What is required> How many lines below contain the word "schottky"? Give only the number.

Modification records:
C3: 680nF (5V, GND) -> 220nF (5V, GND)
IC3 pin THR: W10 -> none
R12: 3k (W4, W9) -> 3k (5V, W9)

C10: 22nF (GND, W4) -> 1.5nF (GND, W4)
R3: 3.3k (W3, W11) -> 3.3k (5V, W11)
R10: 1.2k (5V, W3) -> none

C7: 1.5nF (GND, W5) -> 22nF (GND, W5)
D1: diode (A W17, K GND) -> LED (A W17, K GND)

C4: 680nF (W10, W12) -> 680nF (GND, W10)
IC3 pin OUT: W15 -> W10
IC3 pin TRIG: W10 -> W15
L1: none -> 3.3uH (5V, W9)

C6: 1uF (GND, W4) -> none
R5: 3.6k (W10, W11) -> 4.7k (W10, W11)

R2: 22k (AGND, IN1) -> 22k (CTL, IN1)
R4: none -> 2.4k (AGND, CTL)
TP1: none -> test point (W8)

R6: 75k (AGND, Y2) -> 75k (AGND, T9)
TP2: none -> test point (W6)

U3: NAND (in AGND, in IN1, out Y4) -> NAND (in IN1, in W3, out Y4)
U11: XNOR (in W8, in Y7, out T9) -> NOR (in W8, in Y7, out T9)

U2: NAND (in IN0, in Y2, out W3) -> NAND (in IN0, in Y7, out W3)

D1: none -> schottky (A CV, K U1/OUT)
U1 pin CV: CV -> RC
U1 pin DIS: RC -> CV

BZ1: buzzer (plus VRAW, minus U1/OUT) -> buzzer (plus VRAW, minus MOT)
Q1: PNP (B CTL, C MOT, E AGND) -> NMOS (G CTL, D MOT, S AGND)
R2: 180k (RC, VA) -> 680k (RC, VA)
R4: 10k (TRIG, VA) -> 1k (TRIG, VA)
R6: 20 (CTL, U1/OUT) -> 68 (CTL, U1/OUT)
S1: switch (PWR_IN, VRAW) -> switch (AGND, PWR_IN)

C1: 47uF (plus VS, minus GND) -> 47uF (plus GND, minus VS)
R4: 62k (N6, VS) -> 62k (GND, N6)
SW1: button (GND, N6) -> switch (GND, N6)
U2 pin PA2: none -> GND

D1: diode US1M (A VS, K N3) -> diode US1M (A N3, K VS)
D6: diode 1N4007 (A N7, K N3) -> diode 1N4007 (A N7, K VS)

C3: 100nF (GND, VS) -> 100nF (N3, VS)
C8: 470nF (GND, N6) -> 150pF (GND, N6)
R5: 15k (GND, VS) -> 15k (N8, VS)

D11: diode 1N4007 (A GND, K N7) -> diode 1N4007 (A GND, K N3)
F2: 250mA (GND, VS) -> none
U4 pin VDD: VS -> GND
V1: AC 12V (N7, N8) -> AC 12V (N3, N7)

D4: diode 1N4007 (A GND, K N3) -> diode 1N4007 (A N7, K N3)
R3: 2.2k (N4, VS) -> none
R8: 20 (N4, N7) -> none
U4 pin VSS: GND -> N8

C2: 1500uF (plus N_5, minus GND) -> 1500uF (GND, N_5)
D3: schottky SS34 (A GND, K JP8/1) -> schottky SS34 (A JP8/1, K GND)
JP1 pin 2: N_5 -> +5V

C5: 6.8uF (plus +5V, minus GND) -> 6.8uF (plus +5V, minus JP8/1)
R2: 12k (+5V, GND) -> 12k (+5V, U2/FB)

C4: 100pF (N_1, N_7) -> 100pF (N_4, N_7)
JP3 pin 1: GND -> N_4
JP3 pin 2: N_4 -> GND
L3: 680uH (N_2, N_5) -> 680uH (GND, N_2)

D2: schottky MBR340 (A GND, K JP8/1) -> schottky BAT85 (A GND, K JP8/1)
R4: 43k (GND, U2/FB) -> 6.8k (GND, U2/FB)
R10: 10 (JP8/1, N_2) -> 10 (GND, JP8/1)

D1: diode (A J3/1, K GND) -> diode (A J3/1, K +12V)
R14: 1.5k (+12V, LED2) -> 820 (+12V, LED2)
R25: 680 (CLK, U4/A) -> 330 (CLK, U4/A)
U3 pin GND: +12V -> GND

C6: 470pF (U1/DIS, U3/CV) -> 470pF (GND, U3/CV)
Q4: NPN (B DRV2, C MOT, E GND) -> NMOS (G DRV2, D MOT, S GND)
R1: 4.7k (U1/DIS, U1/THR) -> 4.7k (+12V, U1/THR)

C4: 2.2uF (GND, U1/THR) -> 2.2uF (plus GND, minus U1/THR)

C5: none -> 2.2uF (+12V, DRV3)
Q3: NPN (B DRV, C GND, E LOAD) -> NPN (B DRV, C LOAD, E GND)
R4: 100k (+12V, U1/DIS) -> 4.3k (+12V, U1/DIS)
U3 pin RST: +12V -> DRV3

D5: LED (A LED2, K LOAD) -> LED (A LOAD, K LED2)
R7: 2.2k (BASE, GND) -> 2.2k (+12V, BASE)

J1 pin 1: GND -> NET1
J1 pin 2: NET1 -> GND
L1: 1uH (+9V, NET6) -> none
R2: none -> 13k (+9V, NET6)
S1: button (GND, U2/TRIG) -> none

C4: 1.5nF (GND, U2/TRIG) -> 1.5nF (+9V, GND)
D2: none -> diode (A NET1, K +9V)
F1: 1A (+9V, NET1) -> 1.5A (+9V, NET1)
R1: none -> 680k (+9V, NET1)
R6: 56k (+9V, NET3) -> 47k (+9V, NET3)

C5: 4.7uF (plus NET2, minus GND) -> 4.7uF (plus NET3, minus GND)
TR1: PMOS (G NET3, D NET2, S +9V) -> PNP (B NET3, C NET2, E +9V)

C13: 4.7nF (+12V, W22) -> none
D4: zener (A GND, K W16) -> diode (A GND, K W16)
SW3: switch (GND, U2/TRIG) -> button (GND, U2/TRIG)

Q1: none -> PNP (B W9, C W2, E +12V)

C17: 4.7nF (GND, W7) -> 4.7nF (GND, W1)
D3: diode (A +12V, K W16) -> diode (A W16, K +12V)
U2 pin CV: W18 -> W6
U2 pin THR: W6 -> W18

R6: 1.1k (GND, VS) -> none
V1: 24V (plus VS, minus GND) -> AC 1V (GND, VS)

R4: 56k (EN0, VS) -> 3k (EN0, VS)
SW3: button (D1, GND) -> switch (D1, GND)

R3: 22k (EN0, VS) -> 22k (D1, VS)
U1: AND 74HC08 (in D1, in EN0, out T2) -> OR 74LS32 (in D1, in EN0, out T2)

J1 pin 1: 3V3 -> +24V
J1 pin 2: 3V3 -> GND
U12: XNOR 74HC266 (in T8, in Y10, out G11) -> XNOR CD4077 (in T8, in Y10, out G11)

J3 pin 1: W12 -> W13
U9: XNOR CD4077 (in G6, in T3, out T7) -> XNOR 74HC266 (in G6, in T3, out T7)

Answer below> 3